(What this task involves) Across all lines of the entries, tally those with the word "carrot" in them. The reply is the tally, by itself.
──────── Data shown ────────
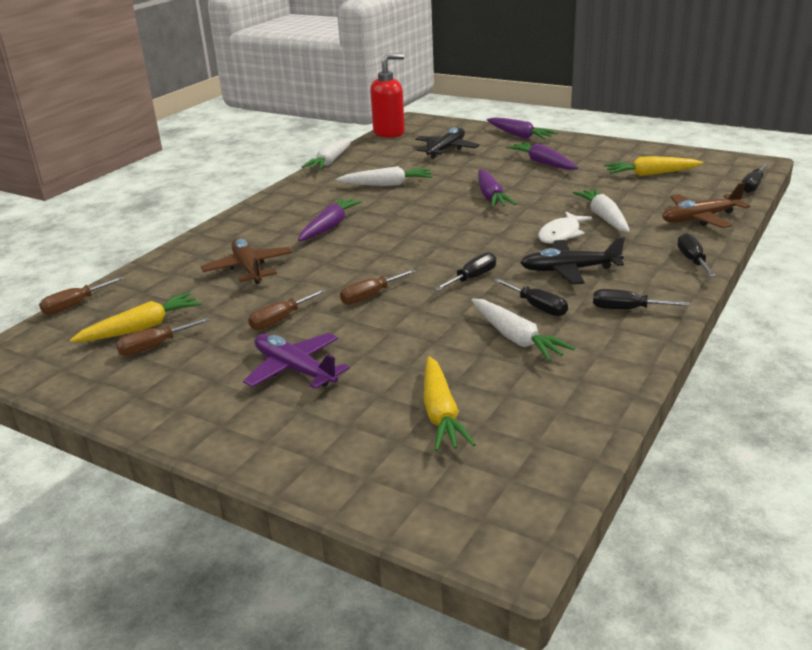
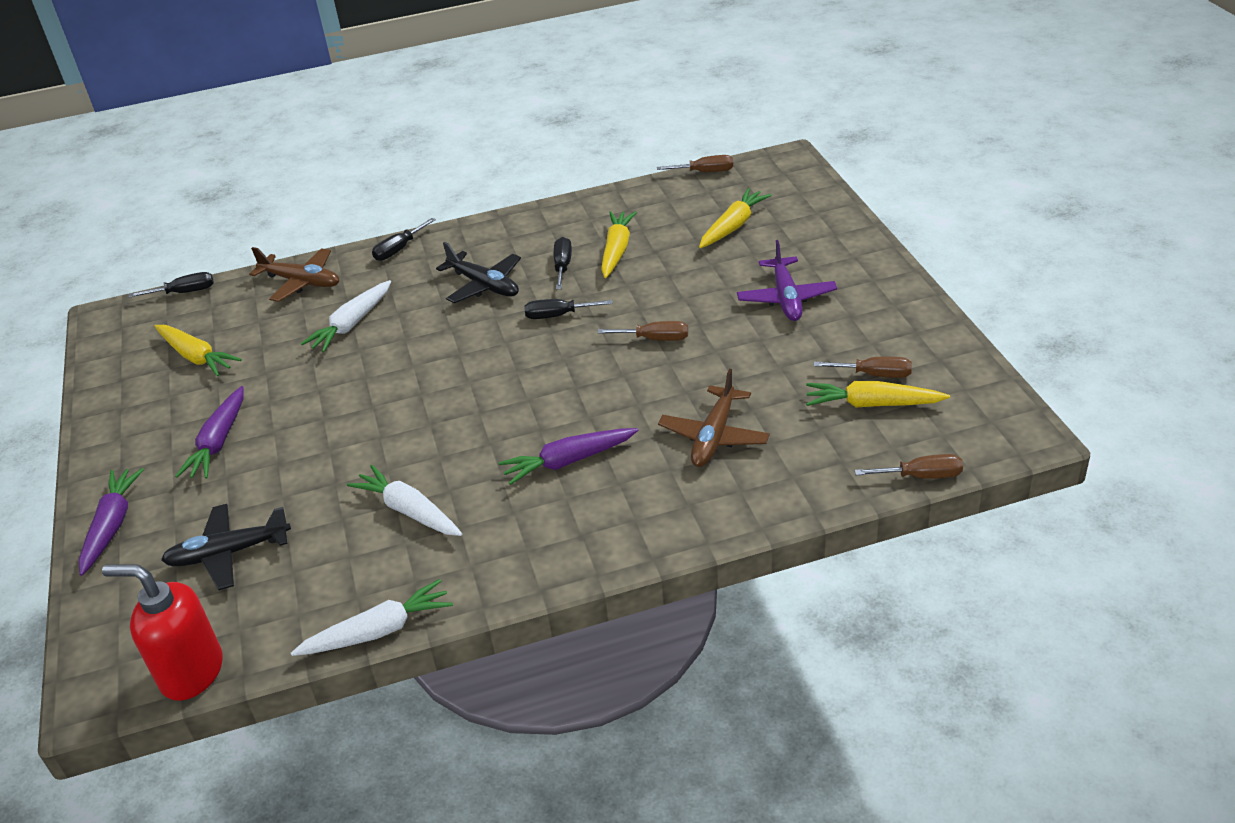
camera: 135 degrees left, 10 degrees up
brown screwdriver [248,289,326,330] -> brown screwdriver moved to [657,155,733,172]
white carrot [471,299,575,361] -> yellow carrot [601,211,637,278]
purple carrot [478,169,516,208] -> none
white fish [538,212,592,243] -> none
black screwdriver [593,289,690,309] -> none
────────
(Finished task) 2